- _Directive_:
No pictures in the copy. Write out the listing below exactly.

** Opening Data to examine block **

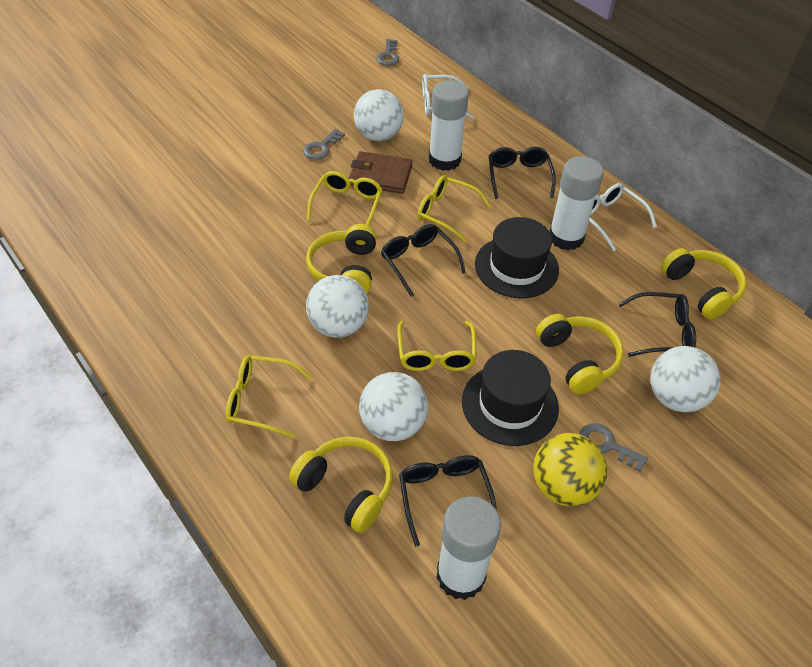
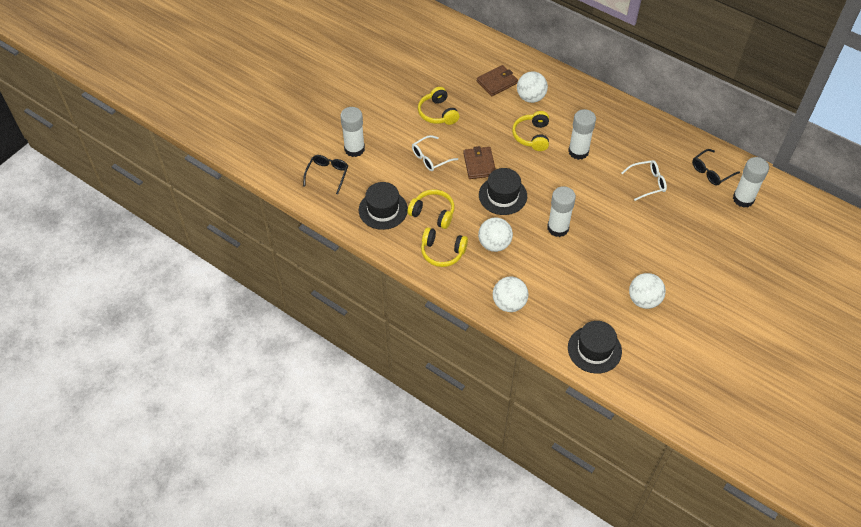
black glasses: [381,224,466,297] [399,455,497,547] [489,147,556,199] [619,292,696,357] = 4 -> [303,155,348,194] [692,149,740,185] = 2
black hat: [462,350,559,446] [475,217,559,298] = 2 -> [359,182,408,230] [479,168,527,215] [568,321,622,374] = 3
brown wallet: [348,151,413,194] = 1 -> [463,146,496,179] [477,65,518,96] = 2
grey key: [303,129,345,159] [376,39,399,66] [580,423,648,472] = 3 -> none = 0
white glue stick: [429,80,469,171] [436,496,501,600] [549,156,604,250] = 3 -> [340,107,365,157] [547,186,576,237] [568,109,596,160] [733,157,769,208] = 4
yellow ball: [533,433,607,507] = 1 -> none = 0
yellow glasses: [225,355,312,438] [307,171,383,226] [397,321,477,371] [417,175,491,243] = 4 -> none = 0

** Closing Data to examine block **

- _Solution_:
black glasses: [381,224,466,297] [399,455,497,547] [489,147,556,199] [619,292,696,357] = 4 -> [303,155,348,194] [692,149,740,185] = 2
black hat: [462,350,559,446] [475,217,559,298] = 2 -> [359,182,408,230] [479,168,527,215] [568,321,622,374] = 3
brown wallet: [348,151,413,194] = 1 -> [463,146,496,179] [477,65,518,96] = 2
grey key: [303,129,345,159] [376,39,399,66] [580,423,648,472] = 3 -> none = 0
white glue stick: [429,80,469,171] [436,496,501,600] [549,156,604,250] = 3 -> [340,107,365,157] [547,186,576,237] [568,109,596,160] [733,157,769,208] = 4
yellow ball: [533,433,607,507] = 1 -> none = 0
yellow glasses: [225,355,312,438] [307,171,383,226] [397,321,477,371] [417,175,491,243] = 4 -> none = 0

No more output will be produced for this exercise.